## Work order
All lines from the one with "pink hammer [383,384,478,457]" to the end of the data: return those exactly, and only those.
---------- Dataset records ----------
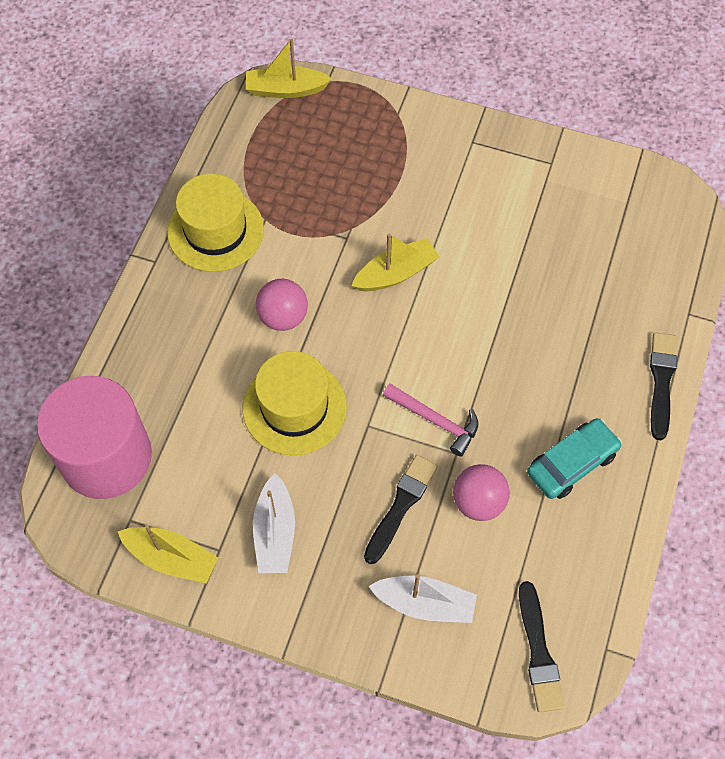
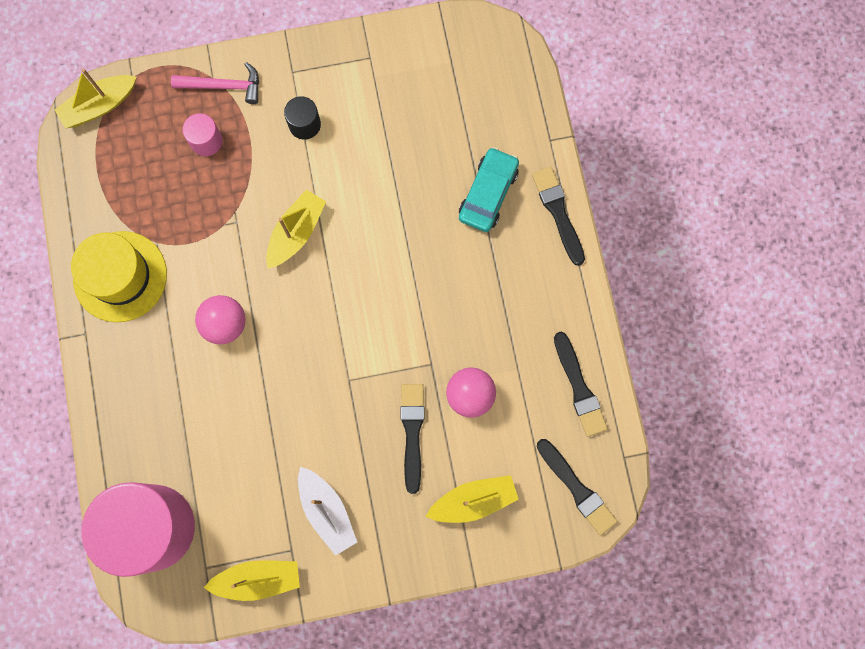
camera: 30 degrees left, 15 degrees up
yellow hat [243,351,347,455] -> none
white boat [368,574,477,623] -> yellow boat [426,475,519,523]
pink hammer [383,384,478,457] -> pink hammer moved to [171,62,259,104]
turquoise car [527,418,622,499] -> turquoise car moved to [459,147,519,232]
none -> pink cylinder [183,113,223,156]
none -> black cylinder [284,96,321,140]
none -> black brush [554,332,608,437]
----------
## Solution
pink hammer [383,384,478,457] -> pink hammer moved to [171,62,259,104]
turquoise car [527,418,622,499] -> turquoise car moved to [459,147,519,232]
none -> pink cylinder [183,113,223,156]
none -> black cylinder [284,96,321,140]
none -> black brush [554,332,608,437]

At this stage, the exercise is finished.